### RECORD EXCERPTS
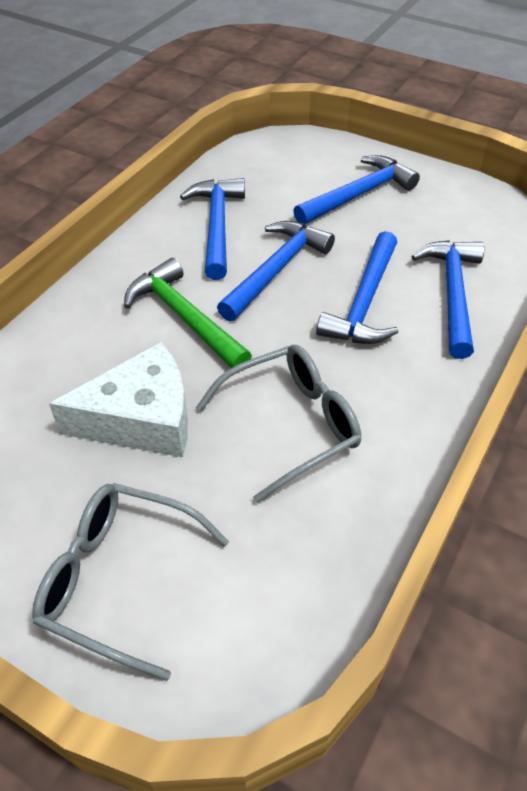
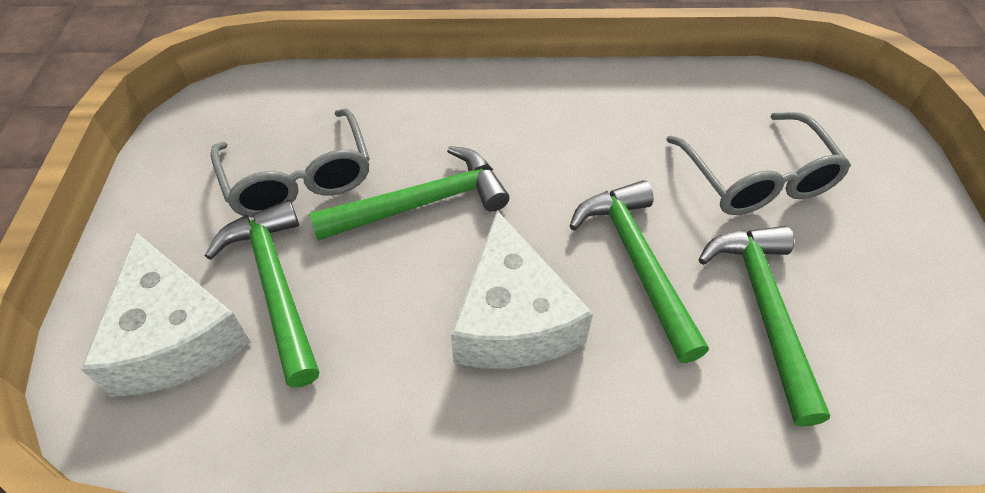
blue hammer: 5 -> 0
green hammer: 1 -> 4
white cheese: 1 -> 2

---

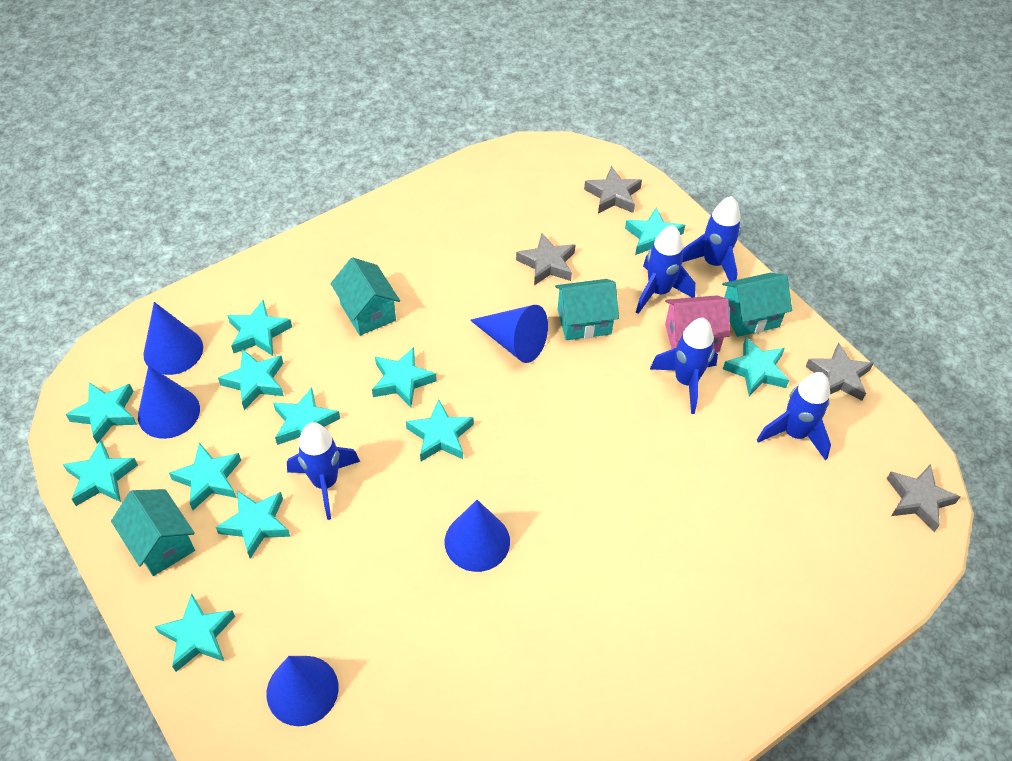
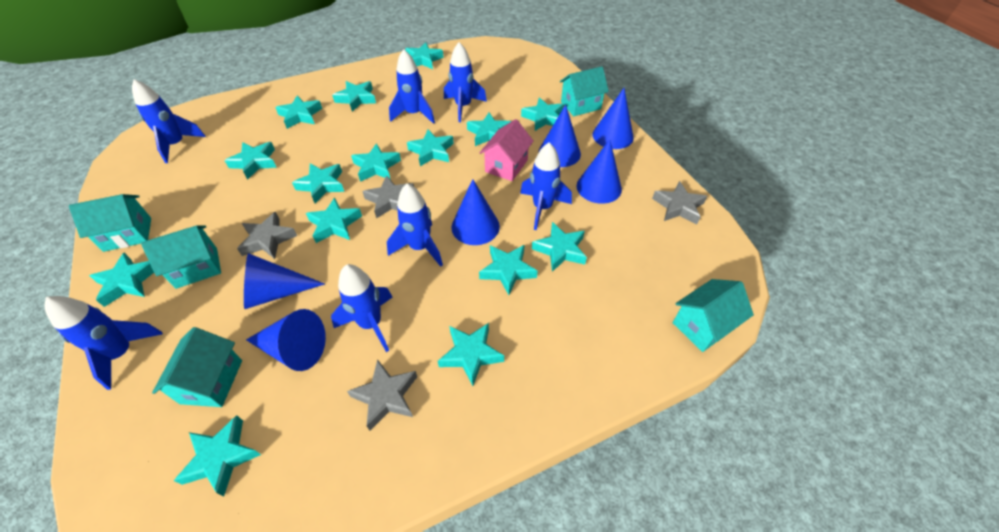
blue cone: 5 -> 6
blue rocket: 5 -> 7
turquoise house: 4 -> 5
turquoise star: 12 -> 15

### EXERCISE INSTRUCTIONS
Count how many lines of the entries contain the word "blue"; only the number should appear in the reply.

### ANSWER TO THIS TASK
3